** WORK INSTRUCTIONS **
Below are some records. Write out the lines from the one containing "D1: schottky BAT54" to the last line, word for word, leaving out pictures.

** Detected change data **
- - - - -

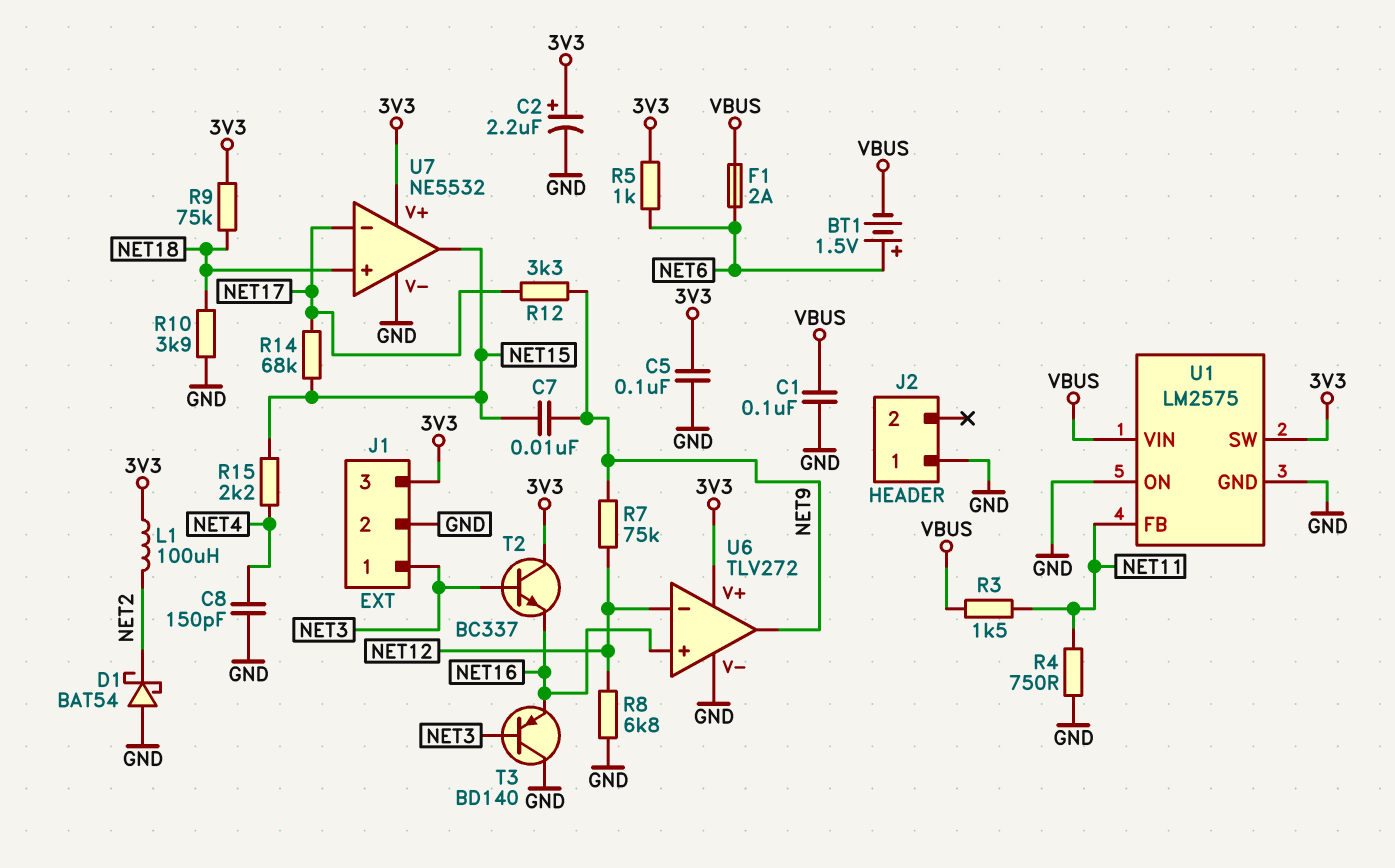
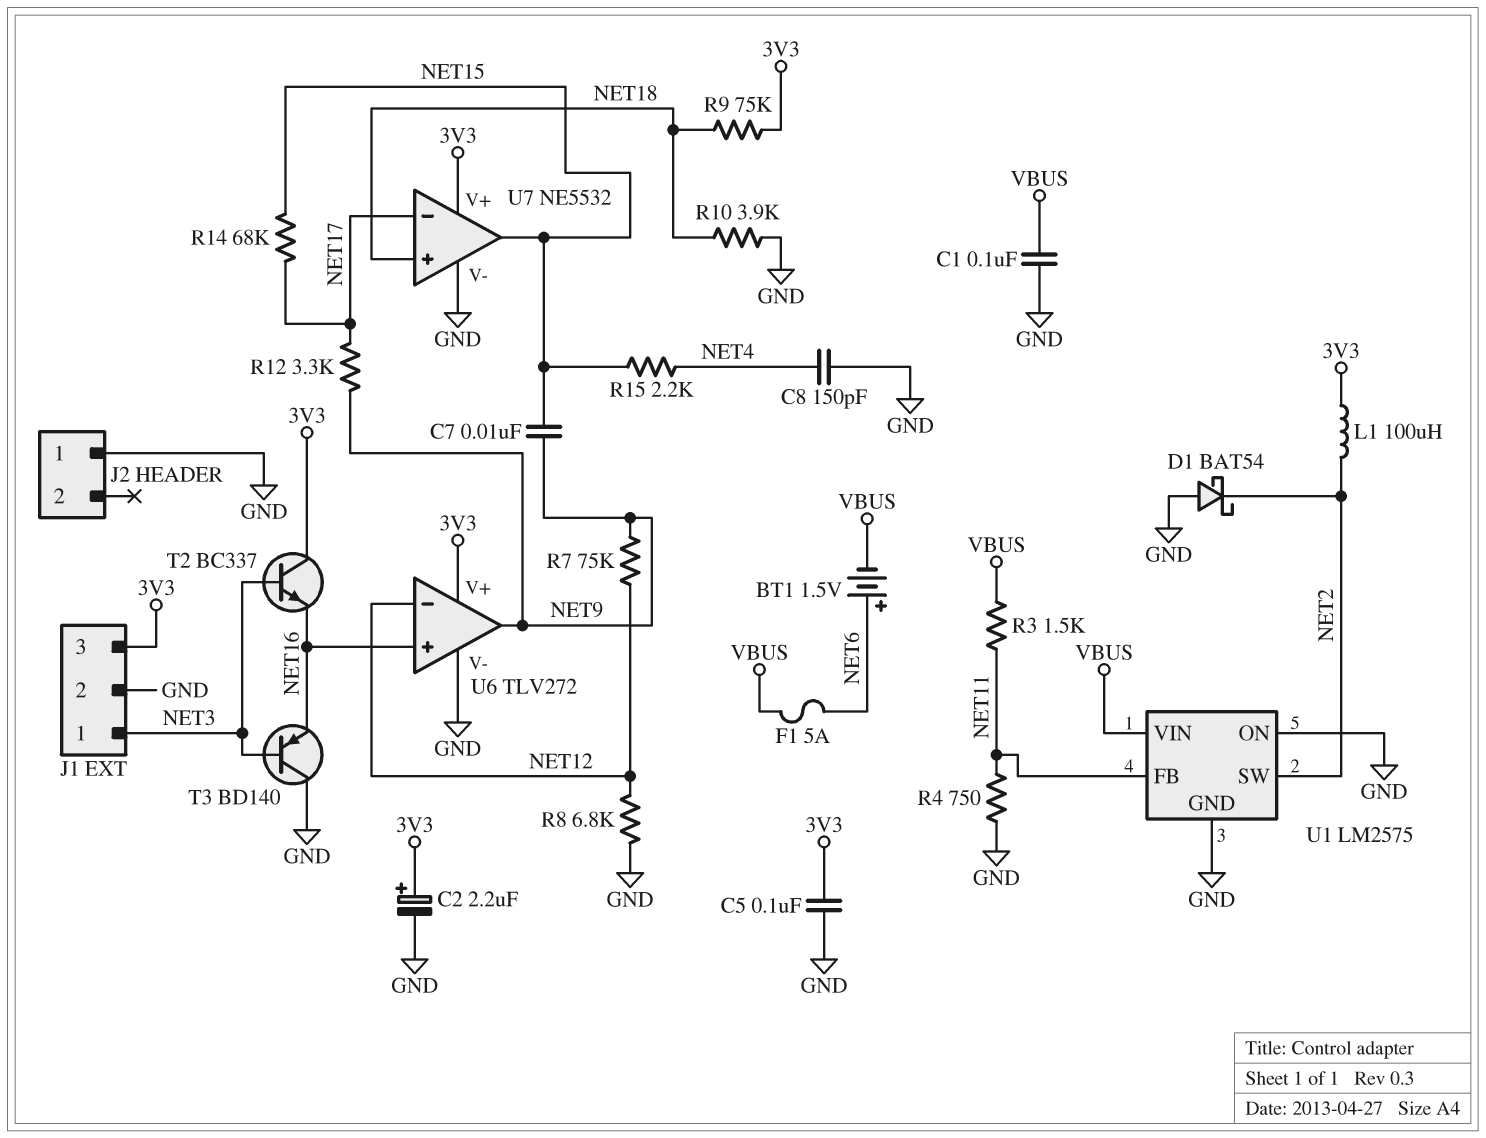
F1: 2A (NET6, VBUS) -> 5A (NET6, VBUS)
R5: 1k (3V3, NET6) -> none
U1 pin SW: 3V3 -> NET2

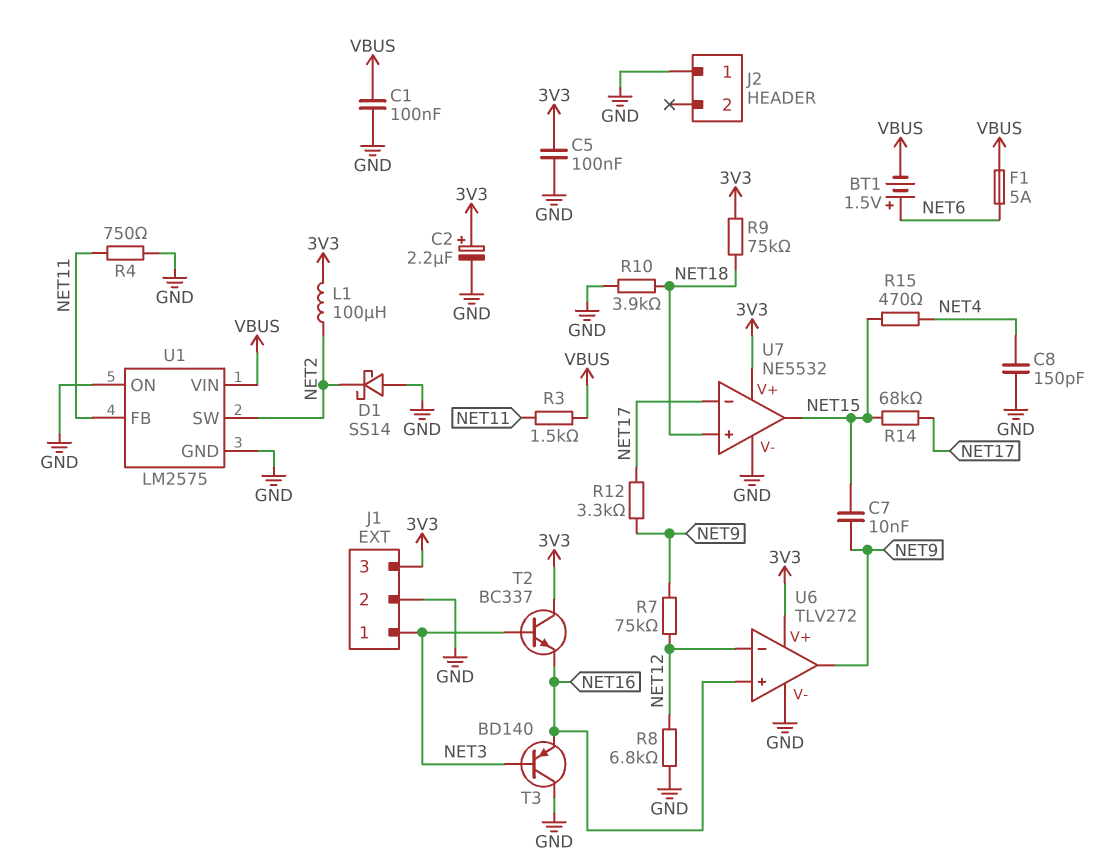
D1: schottky BAT54 (A GND, K NET2) -> schottky SS14 (A GND, K NET2)
R15: 2.2k (NET4, NET15) -> 470 (NET4, NET15)

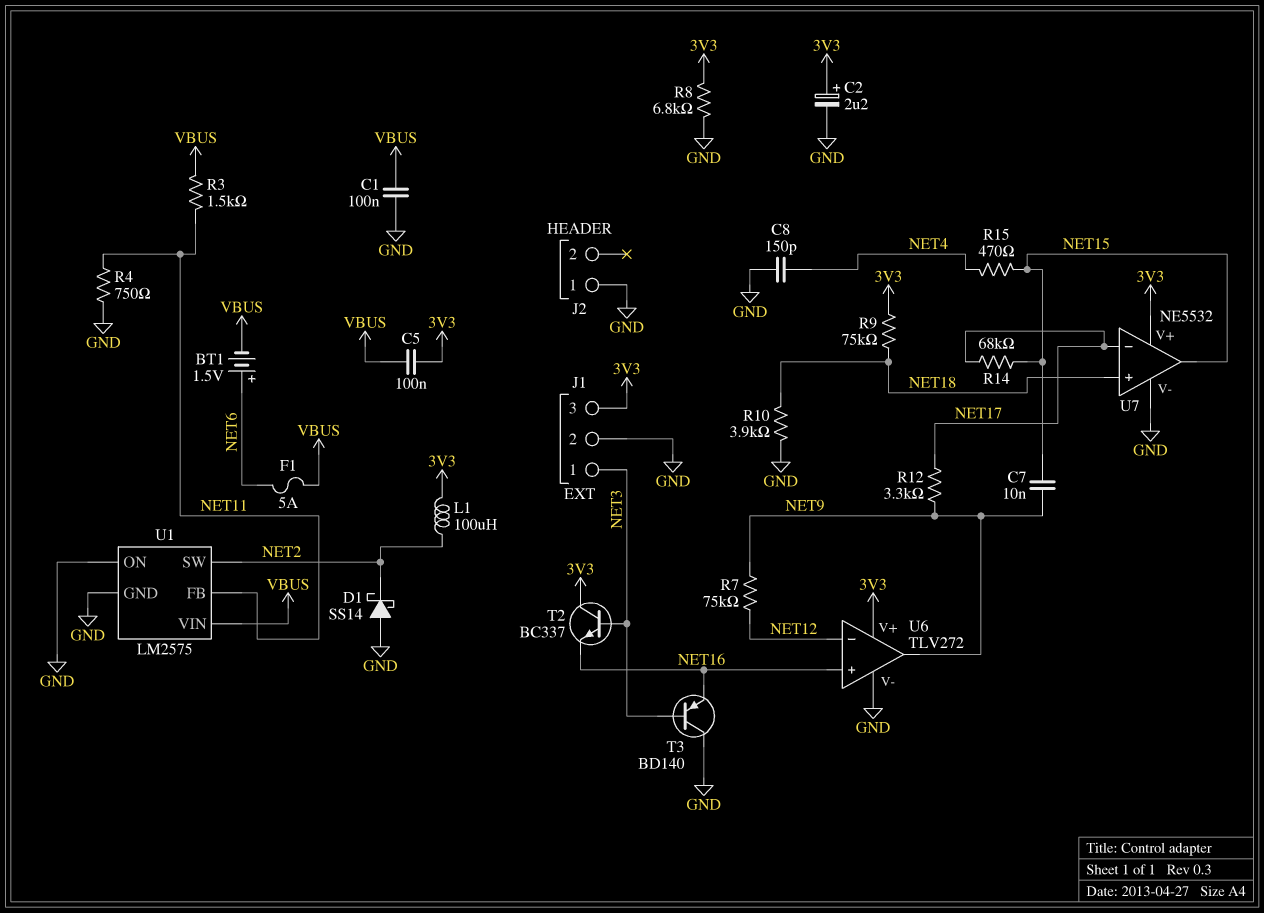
C5: 100nF (3V3, GND) -> 100nF (3V3, VBUS)
R8: 6.8k (GND, NET12) -> 6.8k (3V3, GND)

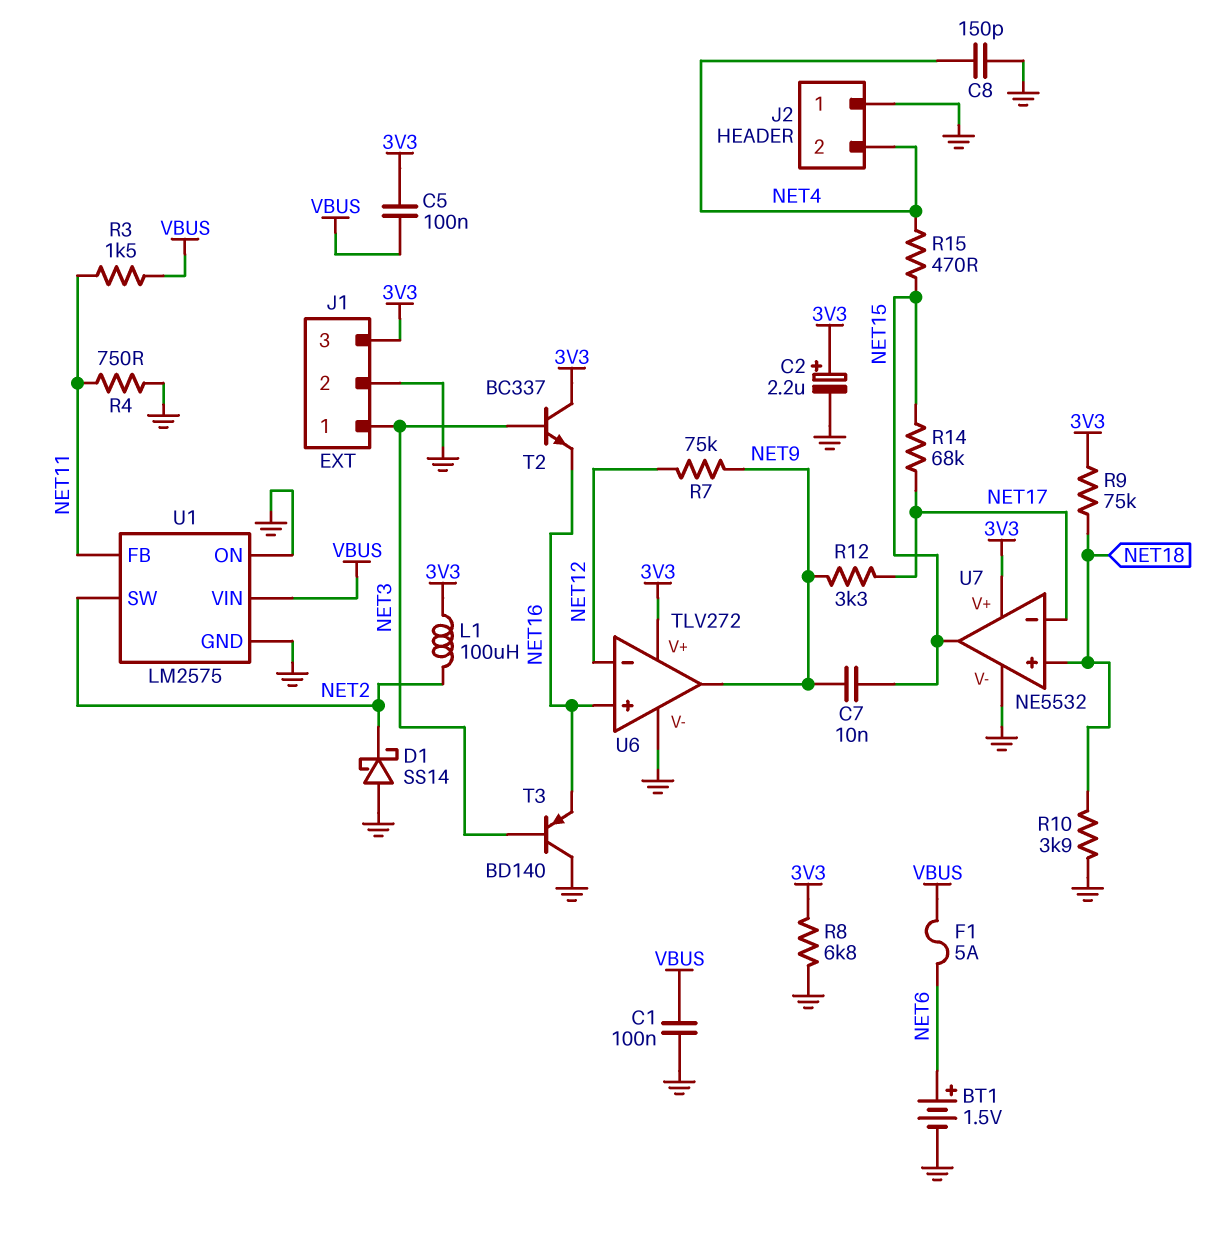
BT1: 1.5V (plus NET6, minus VBUS) -> 1.5V (plus NET6, minus GND)
J2 pin 2: none -> NET4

- - - - -

** RESPONSE **
D1: schottky BAT54 (A GND, K NET2) -> schottky SS14 (A GND, K NET2)
R15: 2.2k (NET4, NET15) -> 470 (NET4, NET15)

C5: 100nF (3V3, GND) -> 100nF (3V3, VBUS)
R8: 6.8k (GND, NET12) -> 6.8k (3V3, GND)

BT1: 1.5V (plus NET6, minus VBUS) -> 1.5V (plus NET6, minus GND)
J2 pin 2: none -> NET4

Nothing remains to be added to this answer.